*EXERCISE*. Find "blue semicircle: (36, 133)" and "purple triangle: (133, 268)" in the records below. Copy the lines holding them and every line between, exactly, and no others.

*RECORDS SHOWN*.

BEGIN

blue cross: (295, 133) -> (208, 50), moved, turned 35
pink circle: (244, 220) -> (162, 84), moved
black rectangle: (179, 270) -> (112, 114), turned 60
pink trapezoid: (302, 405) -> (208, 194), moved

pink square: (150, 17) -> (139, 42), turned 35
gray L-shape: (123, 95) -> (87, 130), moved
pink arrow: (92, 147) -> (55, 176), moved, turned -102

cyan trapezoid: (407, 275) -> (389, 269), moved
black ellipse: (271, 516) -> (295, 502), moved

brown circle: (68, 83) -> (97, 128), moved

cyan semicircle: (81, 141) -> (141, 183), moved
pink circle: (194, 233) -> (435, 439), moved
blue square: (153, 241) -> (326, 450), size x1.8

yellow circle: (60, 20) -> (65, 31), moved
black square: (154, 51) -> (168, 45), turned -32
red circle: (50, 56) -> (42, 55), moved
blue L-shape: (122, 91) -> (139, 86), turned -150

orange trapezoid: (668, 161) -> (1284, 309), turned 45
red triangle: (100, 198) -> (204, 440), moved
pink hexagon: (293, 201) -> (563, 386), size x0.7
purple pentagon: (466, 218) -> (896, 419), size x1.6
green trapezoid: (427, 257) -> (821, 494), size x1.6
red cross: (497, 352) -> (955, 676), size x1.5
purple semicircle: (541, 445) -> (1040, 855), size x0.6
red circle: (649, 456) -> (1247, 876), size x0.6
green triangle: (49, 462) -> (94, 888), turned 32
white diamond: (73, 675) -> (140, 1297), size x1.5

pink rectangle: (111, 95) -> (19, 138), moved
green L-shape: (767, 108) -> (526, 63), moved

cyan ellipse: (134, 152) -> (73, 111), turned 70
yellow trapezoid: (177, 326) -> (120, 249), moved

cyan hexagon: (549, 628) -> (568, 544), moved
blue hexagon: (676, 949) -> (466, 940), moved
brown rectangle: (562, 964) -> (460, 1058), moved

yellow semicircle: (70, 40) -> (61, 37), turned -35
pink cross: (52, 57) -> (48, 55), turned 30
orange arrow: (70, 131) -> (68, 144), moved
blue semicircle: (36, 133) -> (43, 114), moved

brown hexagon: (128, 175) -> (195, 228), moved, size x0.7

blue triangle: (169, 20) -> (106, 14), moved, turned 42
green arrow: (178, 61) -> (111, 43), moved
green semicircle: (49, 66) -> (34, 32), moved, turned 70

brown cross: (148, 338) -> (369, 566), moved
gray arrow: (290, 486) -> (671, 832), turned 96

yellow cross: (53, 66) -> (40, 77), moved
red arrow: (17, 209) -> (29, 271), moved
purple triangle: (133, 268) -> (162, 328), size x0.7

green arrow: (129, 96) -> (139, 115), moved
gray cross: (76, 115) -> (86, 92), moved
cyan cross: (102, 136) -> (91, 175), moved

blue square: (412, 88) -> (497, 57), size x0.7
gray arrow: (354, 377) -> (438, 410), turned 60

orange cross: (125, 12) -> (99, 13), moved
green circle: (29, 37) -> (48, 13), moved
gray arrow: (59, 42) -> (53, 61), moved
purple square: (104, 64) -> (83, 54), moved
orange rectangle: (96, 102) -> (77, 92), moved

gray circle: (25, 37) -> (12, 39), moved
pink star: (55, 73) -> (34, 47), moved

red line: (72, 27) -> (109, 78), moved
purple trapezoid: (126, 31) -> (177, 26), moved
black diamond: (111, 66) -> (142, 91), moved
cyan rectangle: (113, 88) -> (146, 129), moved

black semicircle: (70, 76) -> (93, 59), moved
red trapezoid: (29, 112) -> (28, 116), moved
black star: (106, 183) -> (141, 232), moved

END

*THE COMPLETED TASK*.
blue semicircle: (36, 133) -> (43, 114), moved

brown hexagon: (128, 175) -> (195, 228), moved, size x0.7

blue triangle: (169, 20) -> (106, 14), moved, turned 42
green arrow: (178, 61) -> (111, 43), moved
green semicircle: (49, 66) -> (34, 32), moved, turned 70

brown cross: (148, 338) -> (369, 566), moved
gray arrow: (290, 486) -> (671, 832), turned 96

yellow cross: (53, 66) -> (40, 77), moved
red arrow: (17, 209) -> (29, 271), moved
purple triangle: (133, 268) -> (162, 328), size x0.7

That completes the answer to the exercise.